▸ **Data extract**:
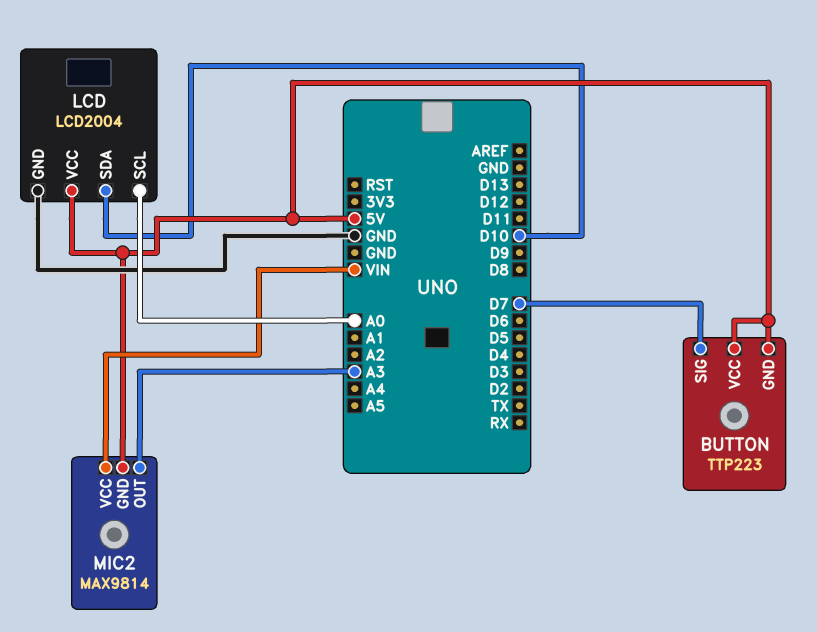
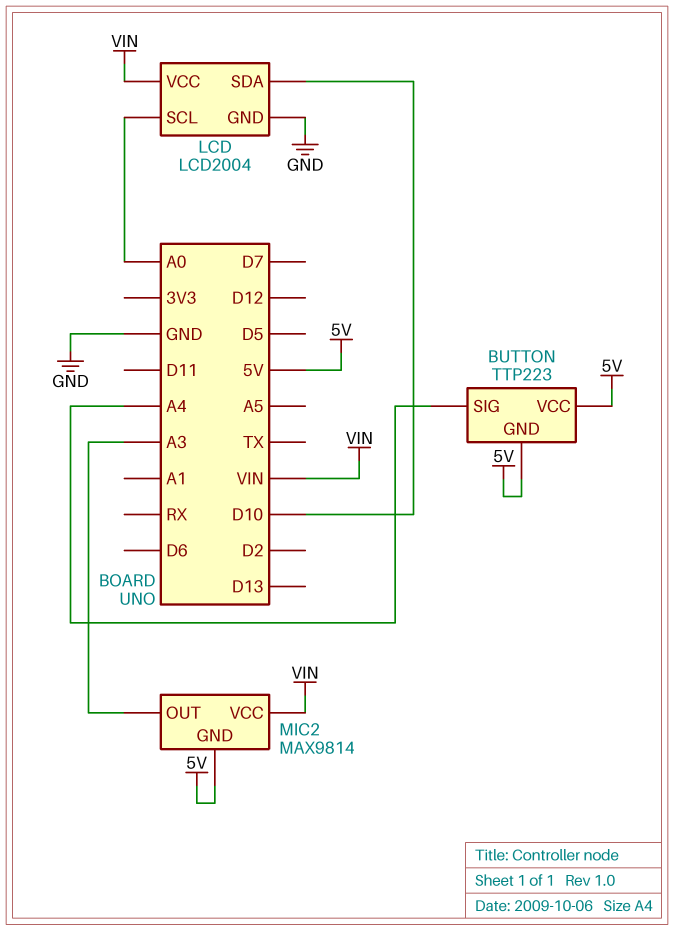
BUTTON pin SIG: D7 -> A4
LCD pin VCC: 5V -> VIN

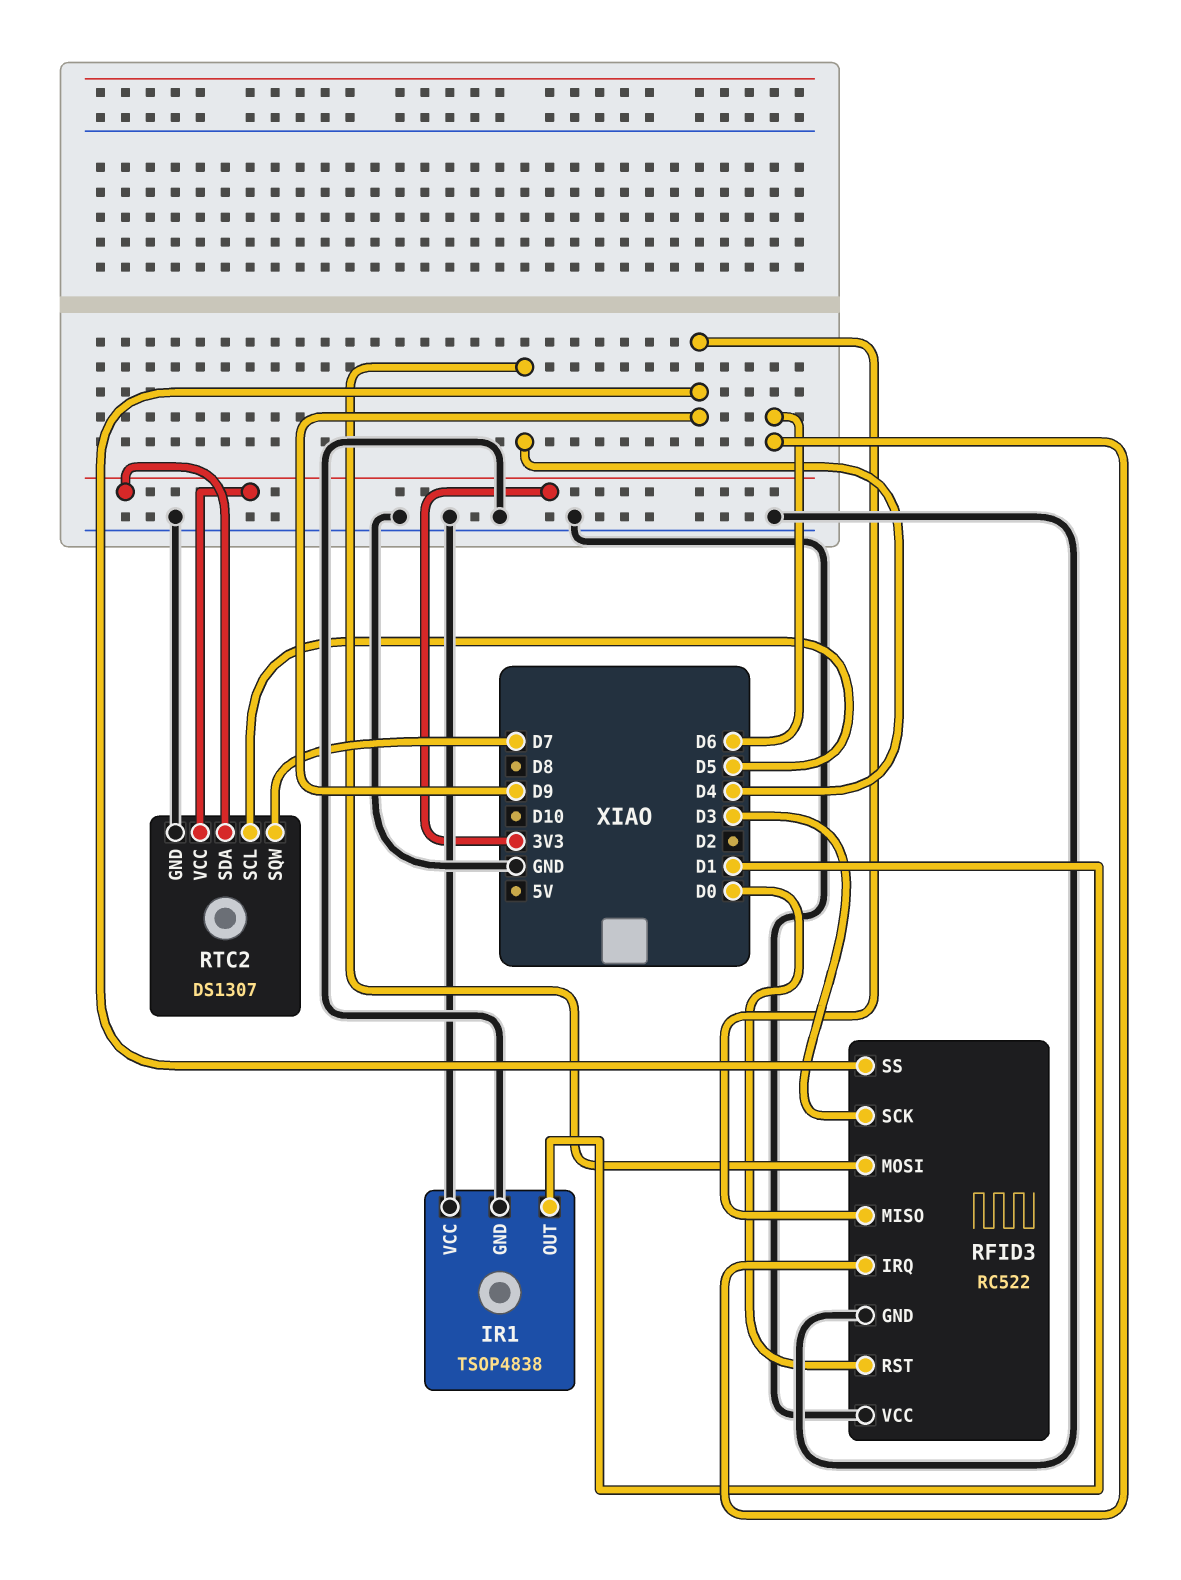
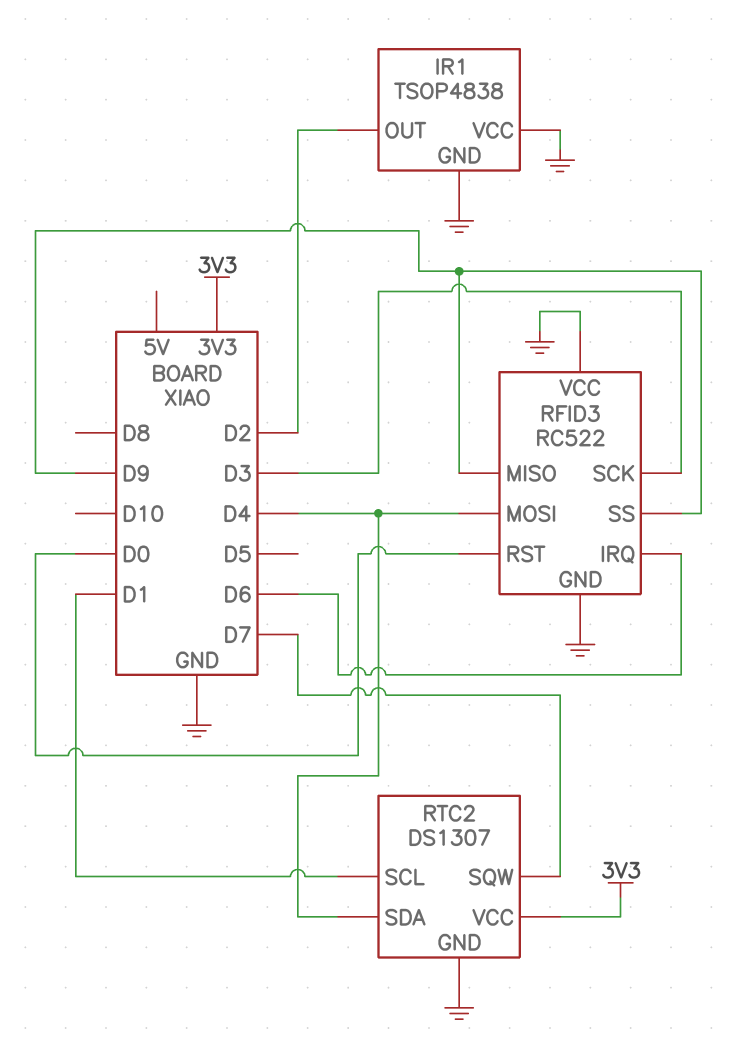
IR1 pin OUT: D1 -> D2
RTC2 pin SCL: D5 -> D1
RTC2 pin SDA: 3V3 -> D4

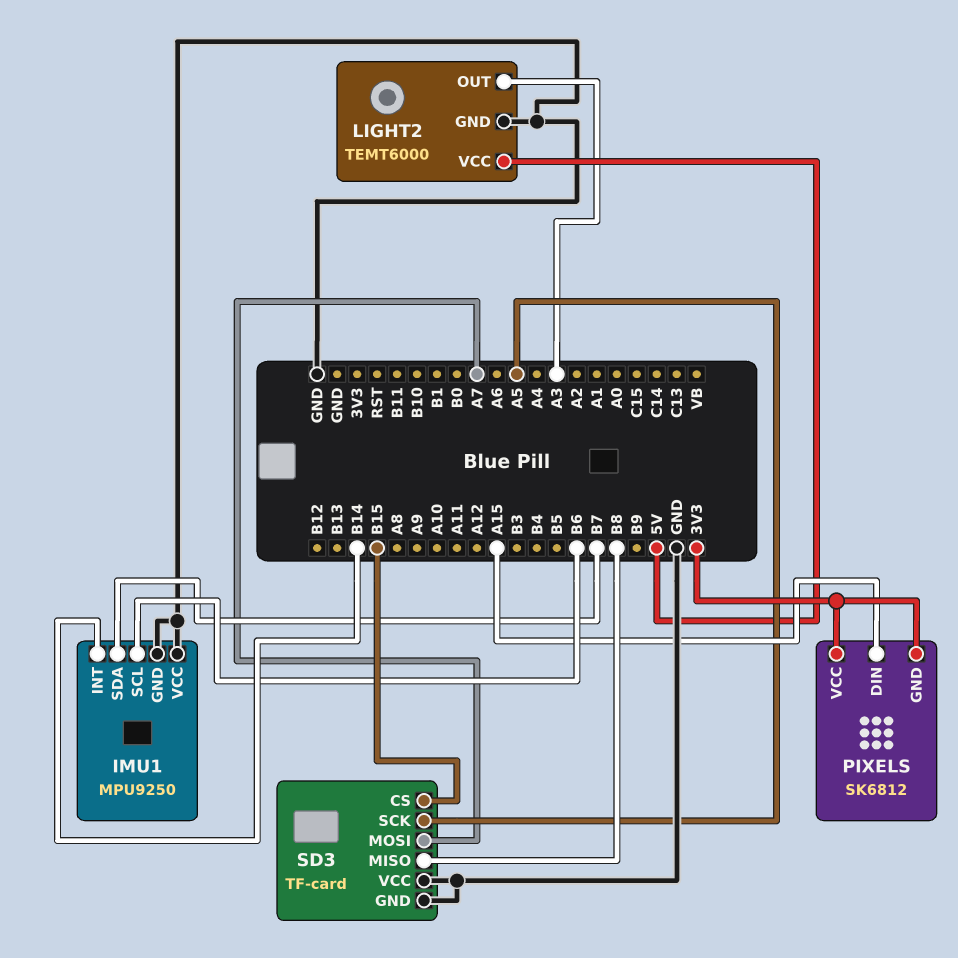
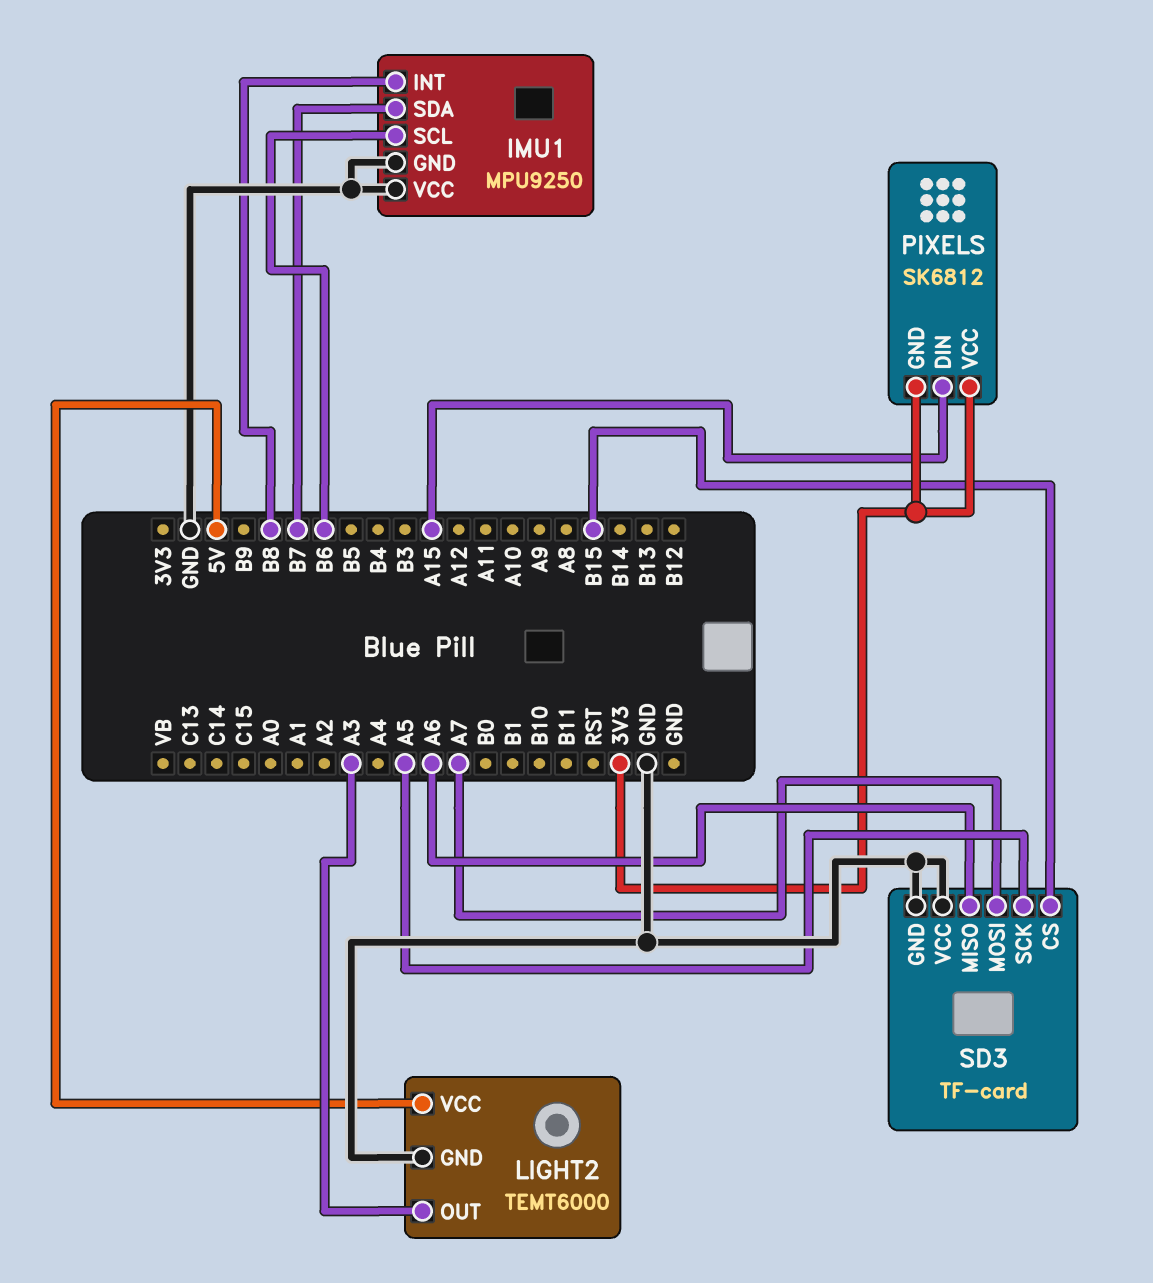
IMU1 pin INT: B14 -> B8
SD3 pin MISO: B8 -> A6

▸ **Your assignment**: Apart from the pictures, every line above must be printed exactly.

▸ **Result of the exercise**:
BUTTON pin SIG: D7 -> A4
LCD pin VCC: 5V -> VIN

IR1 pin OUT: D1 -> D2
RTC2 pin SCL: D5 -> D1
RTC2 pin SDA: 3V3 -> D4

IMU1 pin INT: B14 -> B8
SD3 pin MISO: B8 -> A6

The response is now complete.